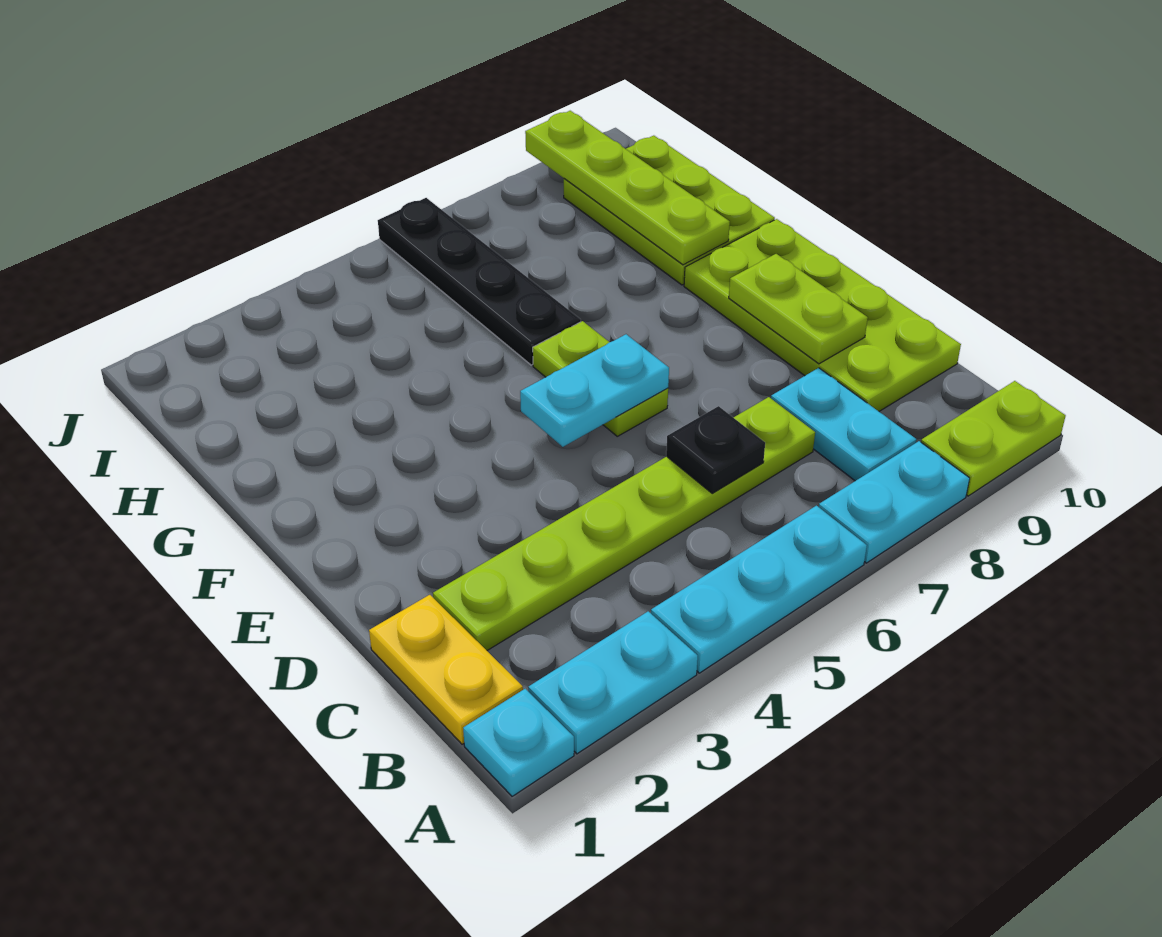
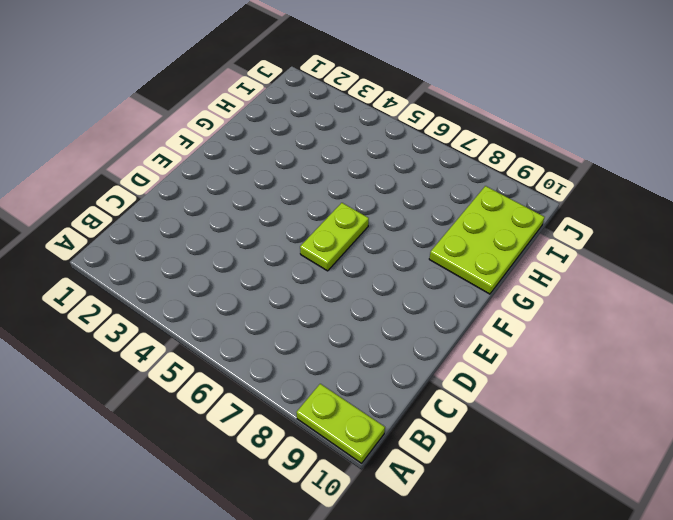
none -> cyan plate A1 level 1
none -> cyan plate A2:A3 level 1
none -> cyan plate A4:A6 level 1

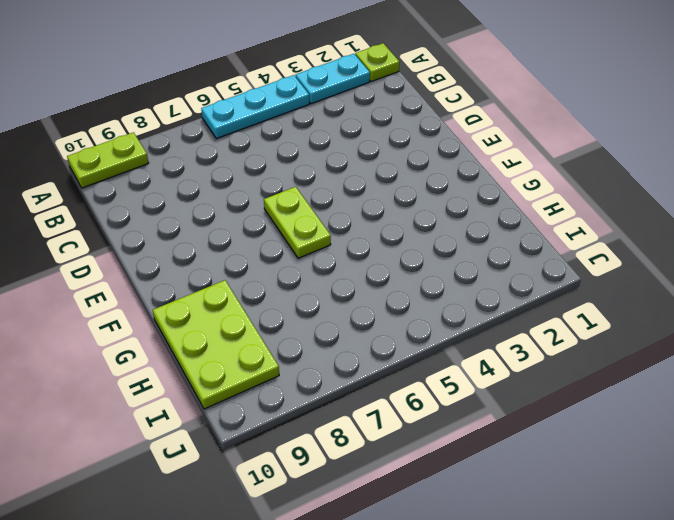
lime plate A1 level 1 -> cyan plate A1 level 1
none -> cyan plate A7:A8 level 1
none -> yellow plate B1:C1 level 1
none -> cyan plate B8:C8 level 1

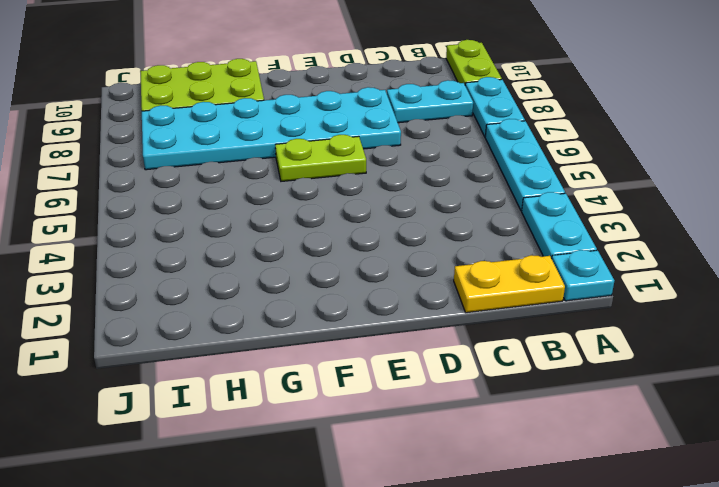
cyan plate D7:I8 level 1 -> none
none -> lime plate C2:C7 level 1
none -> lime plate C9:F10 level 1
none -> black plate G6:J6 level 1

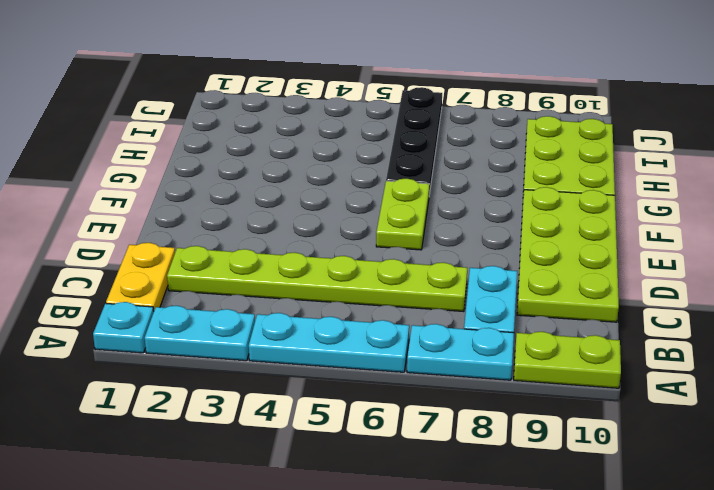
none -> black plate C6 level 2
none -> lime plate D9:E9 level 2
none -> cyan plate E5:E6 level 2

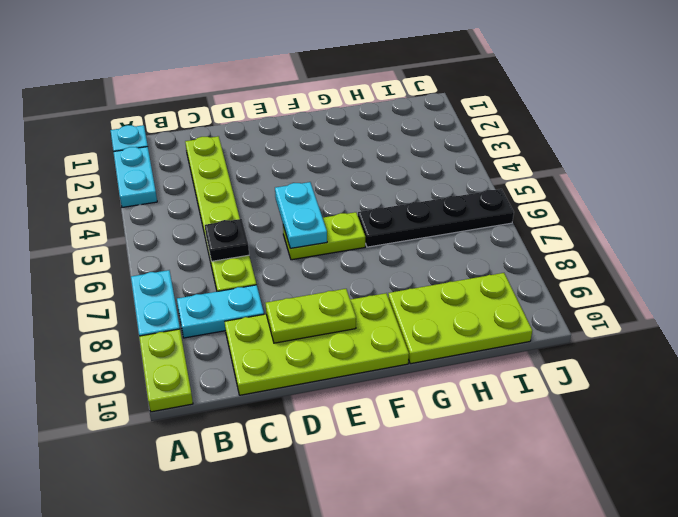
none -> cyan plate A4:A6 level 1
none -> yellow plate B1:C1 level 1
none -> lime plate G9:J9 level 2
====
#### What you have to do:
Using the records above, gather all lines where the string "black" is present.

#### Written response:
none -> black plate G6:J6 level 1
none -> black plate C6 level 2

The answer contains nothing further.